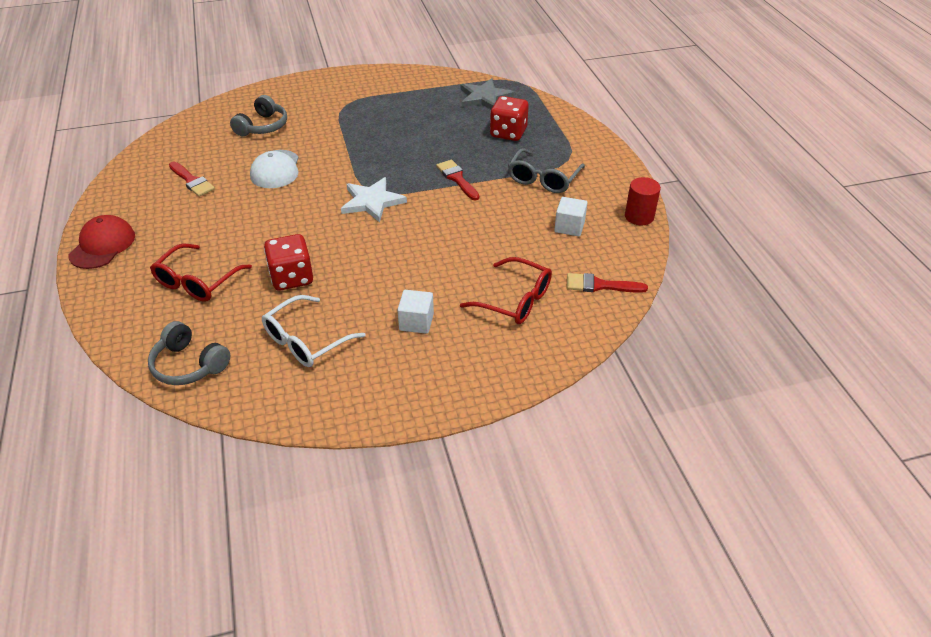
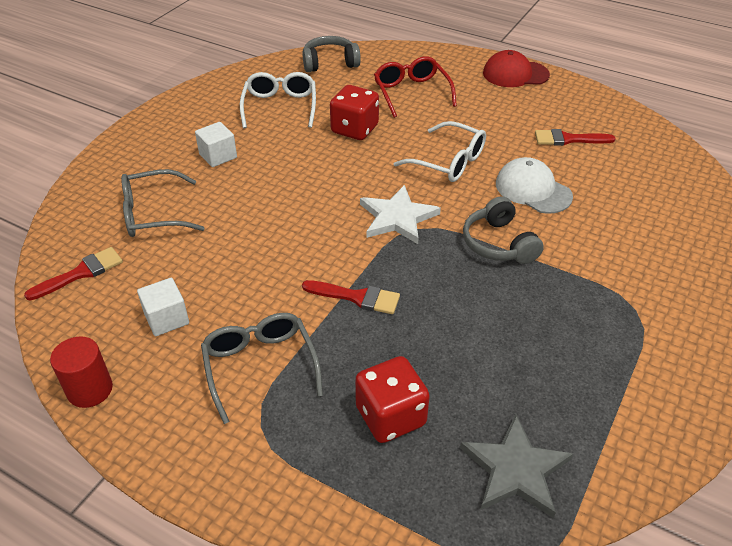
camera: 135 degrees right, 0 degrees up
(102, 245) = (515, 74): red cap -> red cap turned 120 degrees clockwise
(263, 126) = (640, 221): grey headphones -> grey headphones (498, 243)
(283, 213) = (449, 162): none -> white glasses
(515, 300) = (153, 214): red glasses -> grey glasses

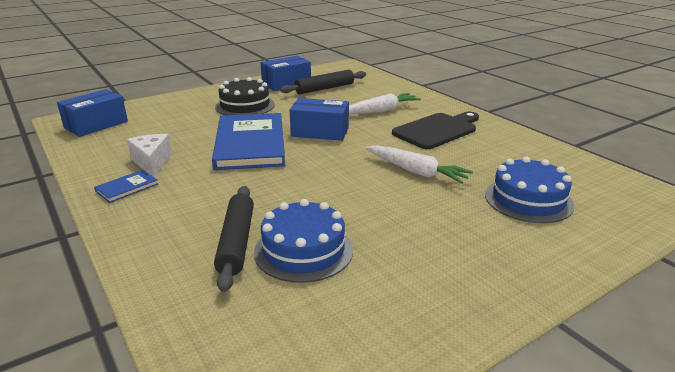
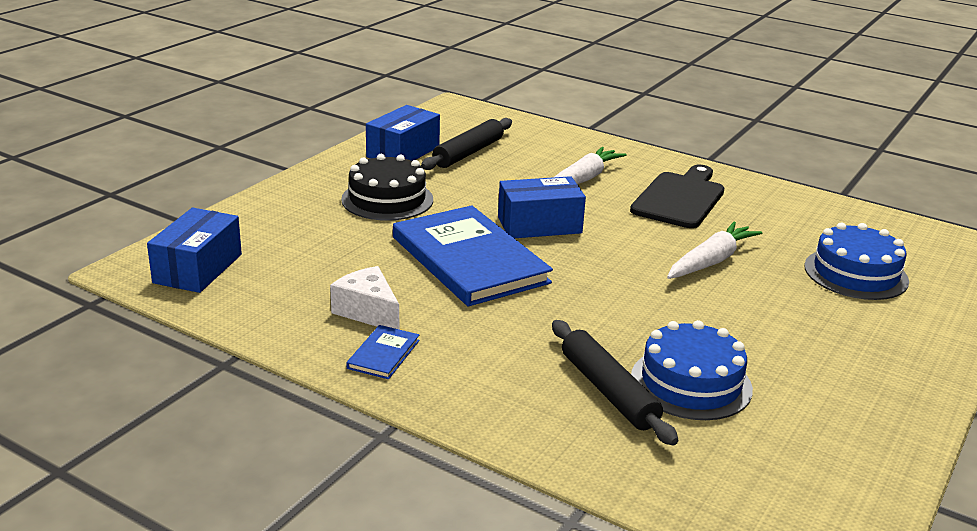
camera: 25 degrees left, 0 degrees up
(416, 171) = (711, 261): white carrot -> white carrot turned 60 degrees counterclockwise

-*-*-

_What the task asks_. Would you please copy every line from the listing above that contains the word "camera"?

_Output_.
camera: 135 degrees right, 0 degrees up
camera: 25 degrees left, 0 degrees up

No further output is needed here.